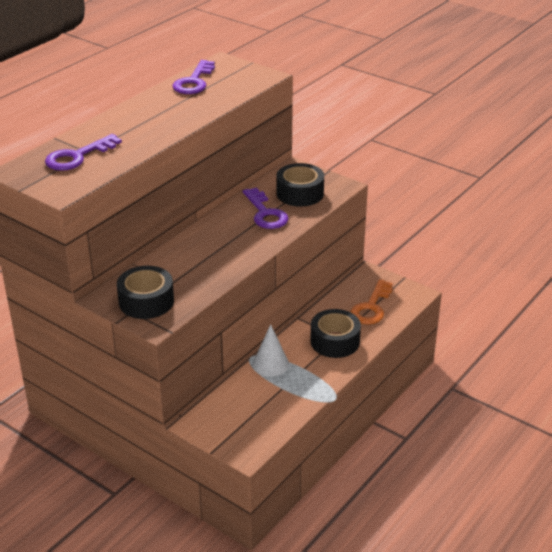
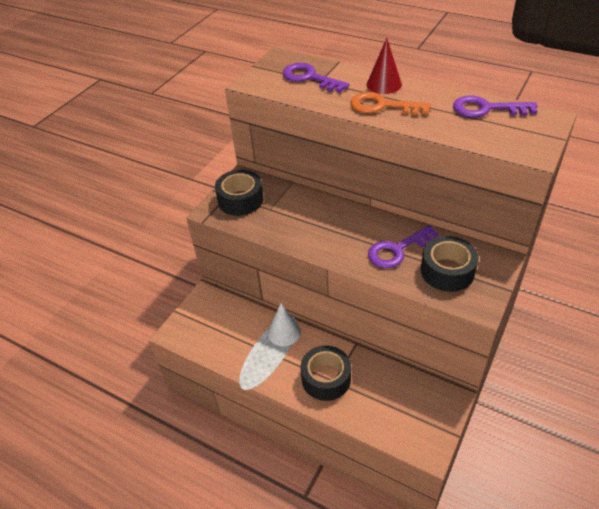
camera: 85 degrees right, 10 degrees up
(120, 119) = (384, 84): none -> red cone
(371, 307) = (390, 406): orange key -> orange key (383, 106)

***

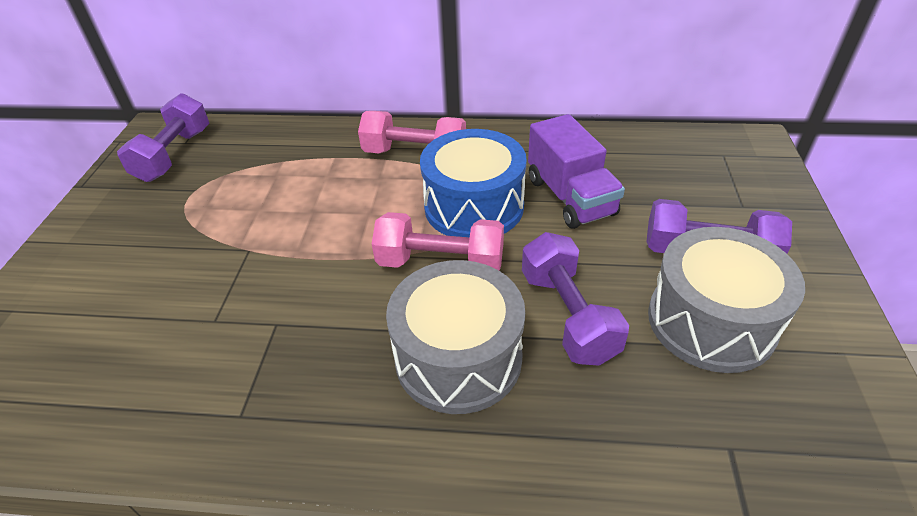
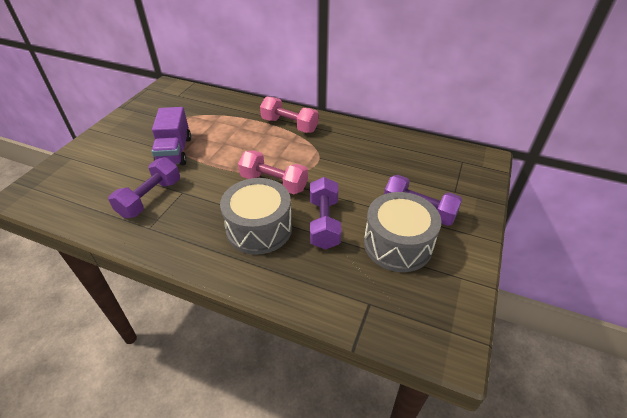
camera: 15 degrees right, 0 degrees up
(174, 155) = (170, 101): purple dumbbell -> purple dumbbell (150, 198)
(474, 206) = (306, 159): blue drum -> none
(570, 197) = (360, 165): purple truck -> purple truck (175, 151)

***

* **WORK TASK**
Among the records above, only the lines between the line holding "camera: 85 degrees right, 10 degrees up" and the line holding "(371, 307) = (390, 406): orange", inclusive, are to be output, exactly as written.

* **THE ANSWER**
camera: 85 degrees right, 10 degrees up
(120, 119) = (384, 84): none -> red cone
(371, 307) = (390, 406): orange key -> orange key (383, 106)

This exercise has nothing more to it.